═══ Data provided ═══

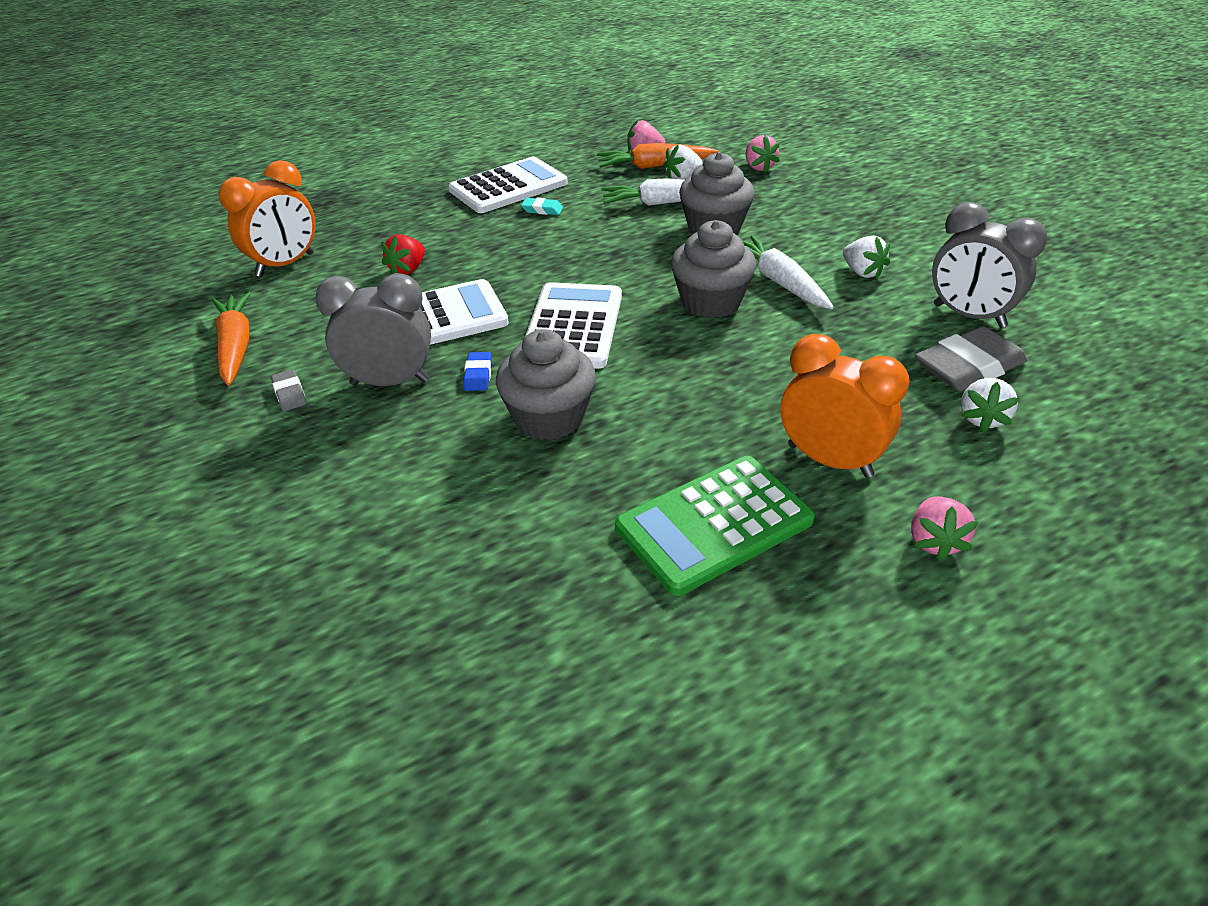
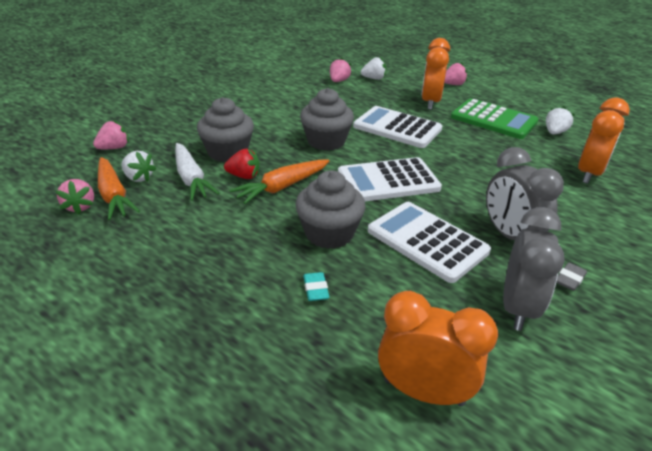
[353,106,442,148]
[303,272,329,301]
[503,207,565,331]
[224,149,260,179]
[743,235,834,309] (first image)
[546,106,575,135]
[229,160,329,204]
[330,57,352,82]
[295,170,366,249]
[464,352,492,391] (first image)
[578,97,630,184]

═══
═══ Data provided ═══

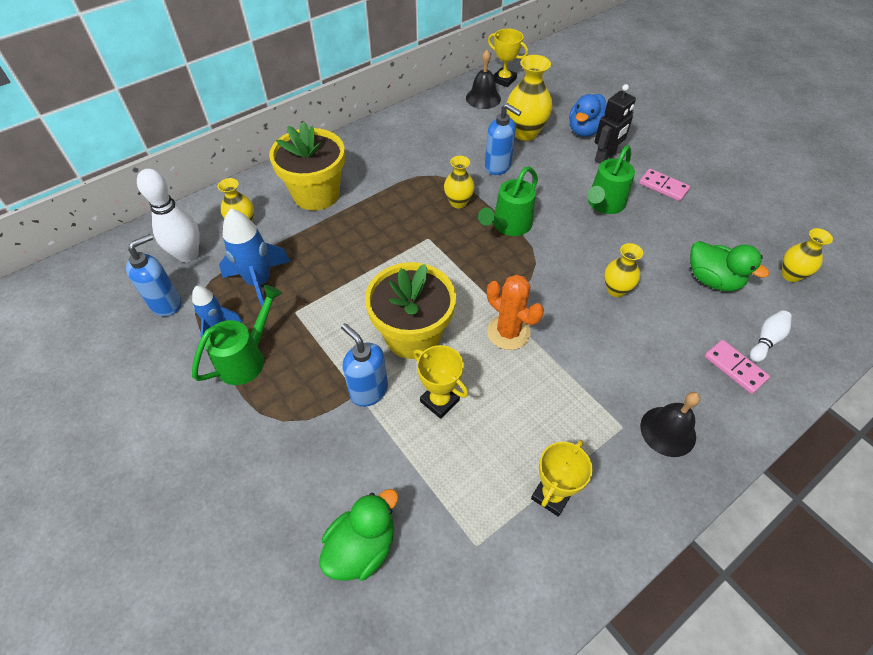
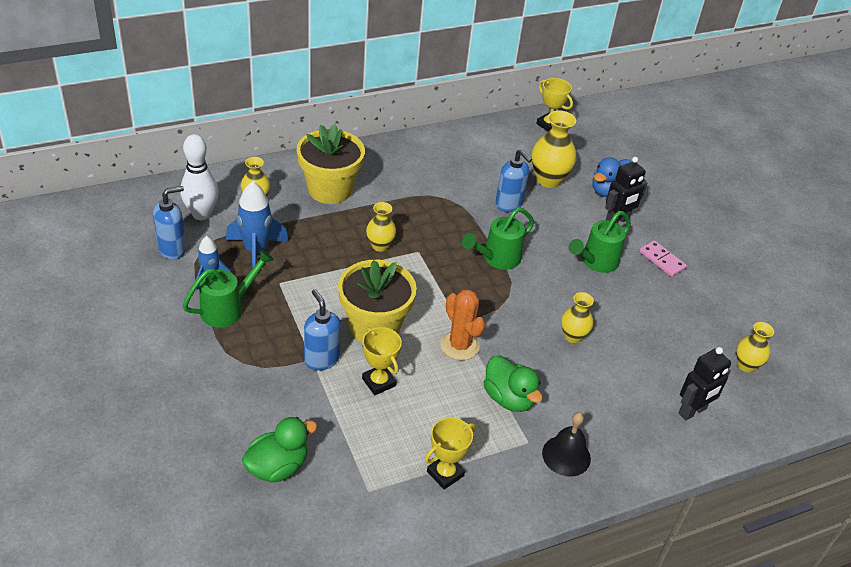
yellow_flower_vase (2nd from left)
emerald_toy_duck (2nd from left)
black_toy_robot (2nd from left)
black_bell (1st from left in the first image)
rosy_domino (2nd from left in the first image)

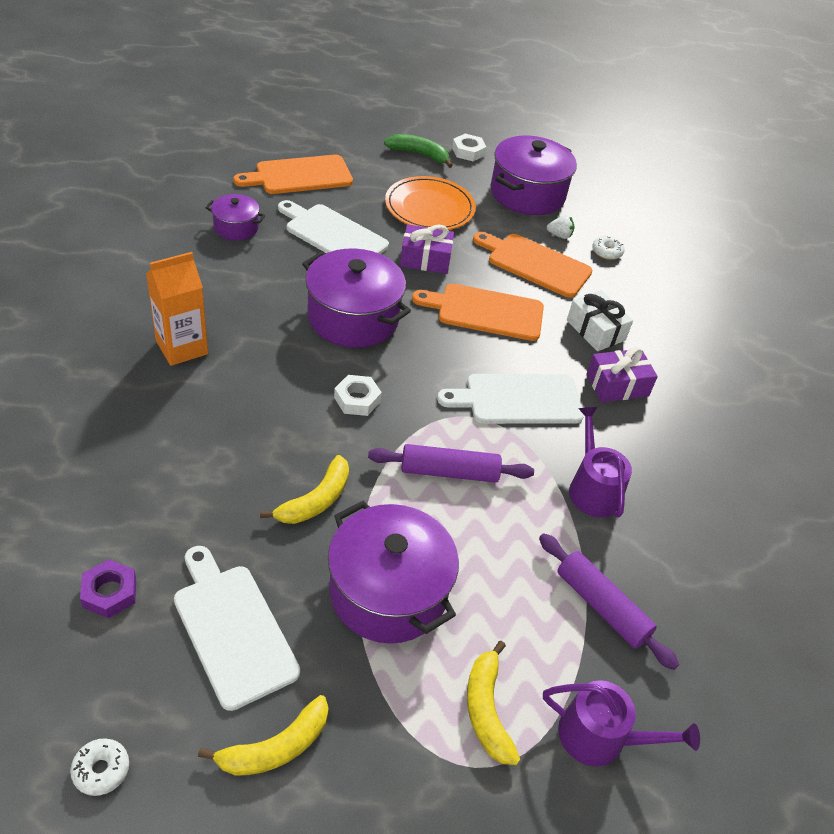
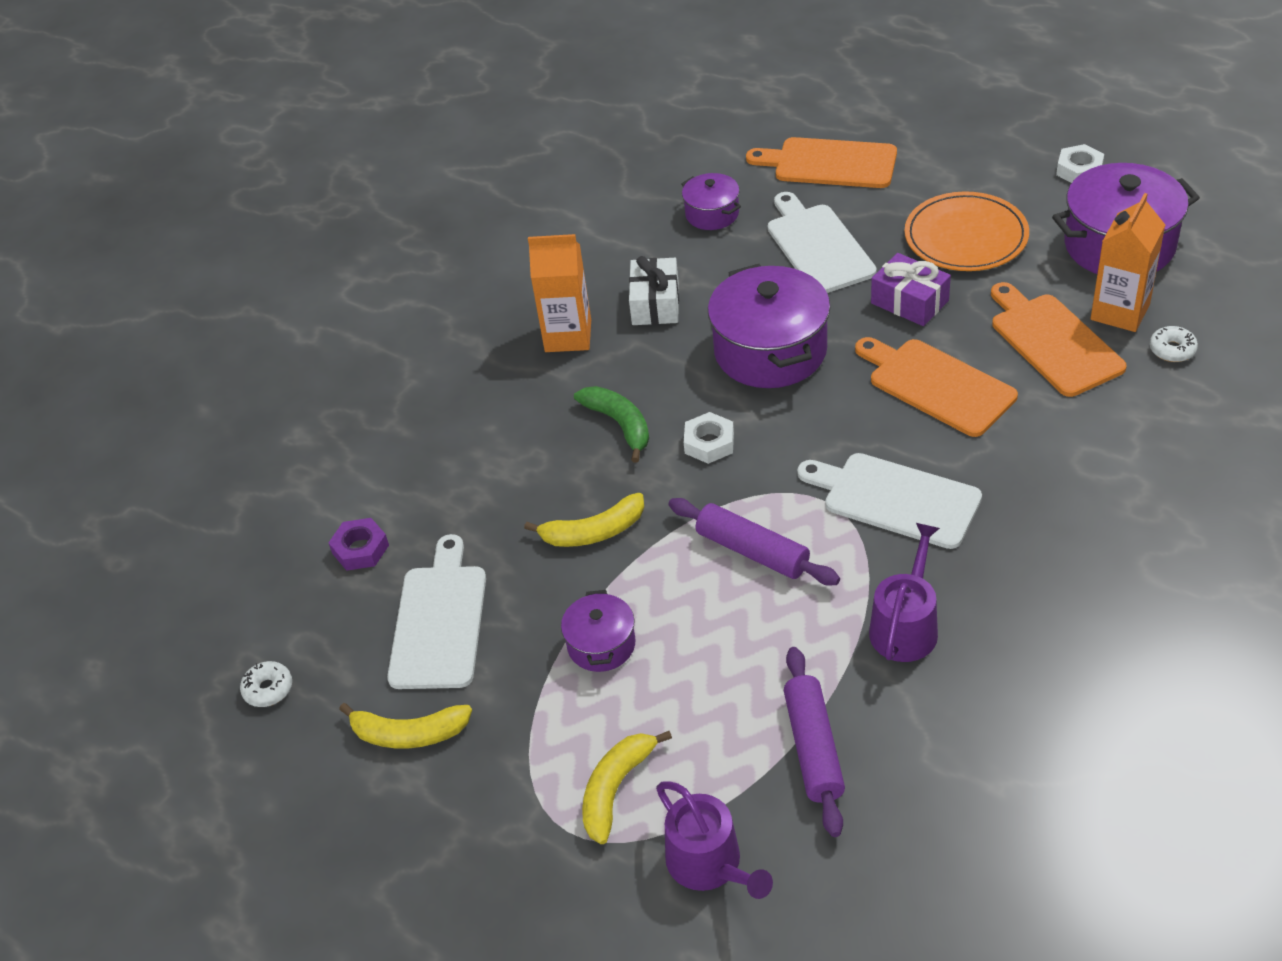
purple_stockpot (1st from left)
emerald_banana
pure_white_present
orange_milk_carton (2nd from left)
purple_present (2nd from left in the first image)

═══

### Task prompt
Starting at the line that has "yellow_flower_vase (2nd from left)" in the records above, restate word for word every line until the one that has "black_bell (1st from left in the first image)", and include that one as well.

### Completed exercise
yellow_flower_vase (2nd from left)
emerald_toy_duck (2nd from left)
black_toy_robot (2nd from left)
black_bell (1st from left in the first image)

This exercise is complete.